INFORMATION GIVEN -

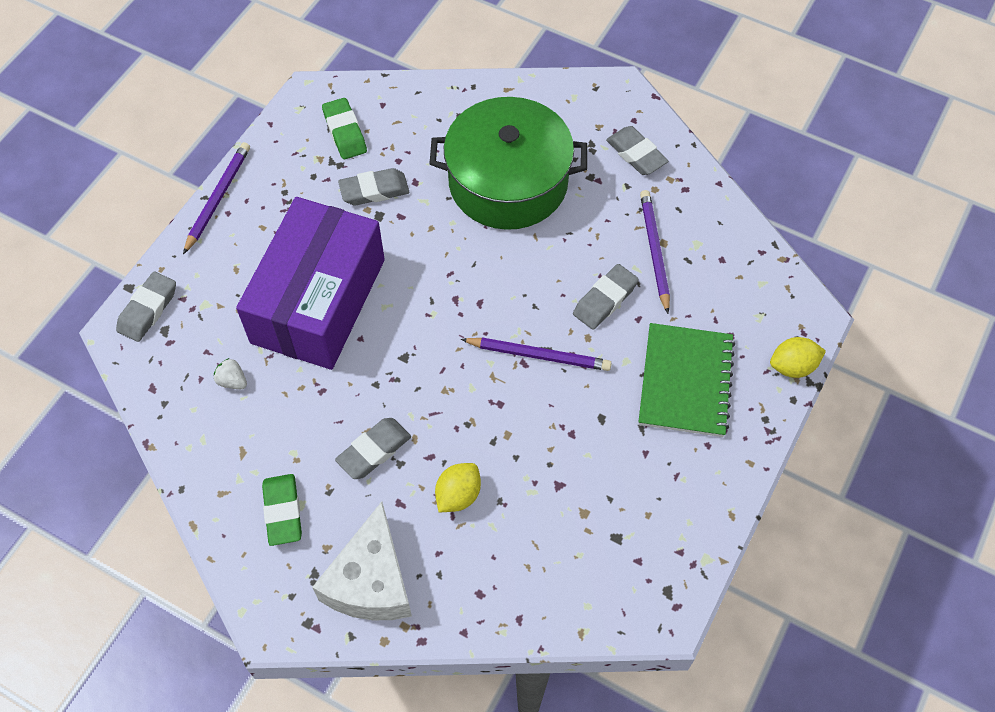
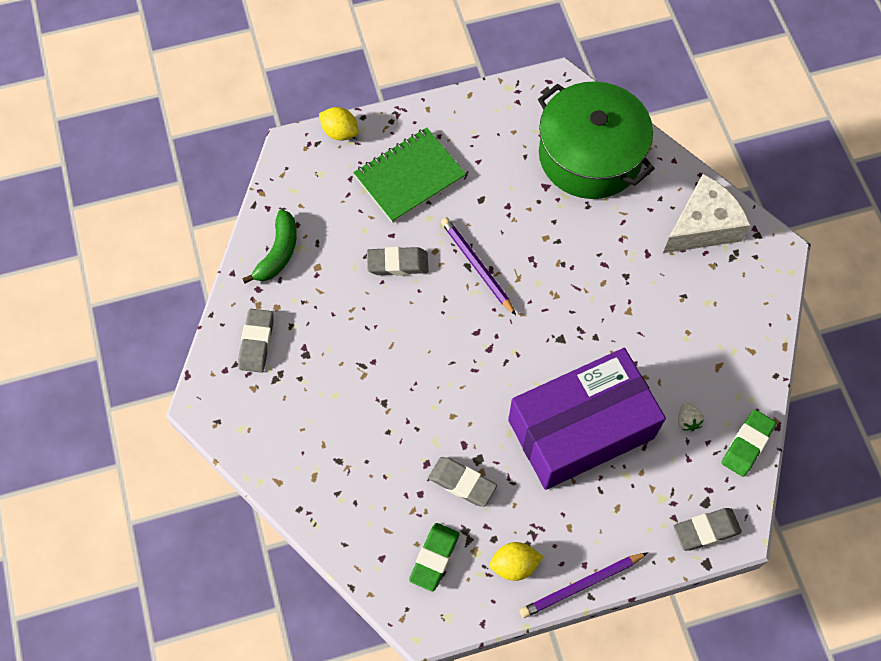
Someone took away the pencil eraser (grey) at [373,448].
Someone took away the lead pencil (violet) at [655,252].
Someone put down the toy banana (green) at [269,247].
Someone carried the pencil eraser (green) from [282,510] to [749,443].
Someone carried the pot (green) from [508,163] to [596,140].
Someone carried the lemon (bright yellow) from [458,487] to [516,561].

TASK DIRECTIONS - A faithful copy of all the records is required, with the pictures left out.

RESPONSE TO THIS EXERCISE -
Someone took away the pencil eraser (grey) at [373,448].
Someone took away the lead pencil (violet) at [655,252].
Someone put down the toy banana (green) at [269,247].
Someone carried the pencil eraser (green) from [282,510] to [749,443].
Someone carried the pot (green) from [508,163] to [596,140].
Someone carried the lemon (bright yellow) from [458,487] to [516,561].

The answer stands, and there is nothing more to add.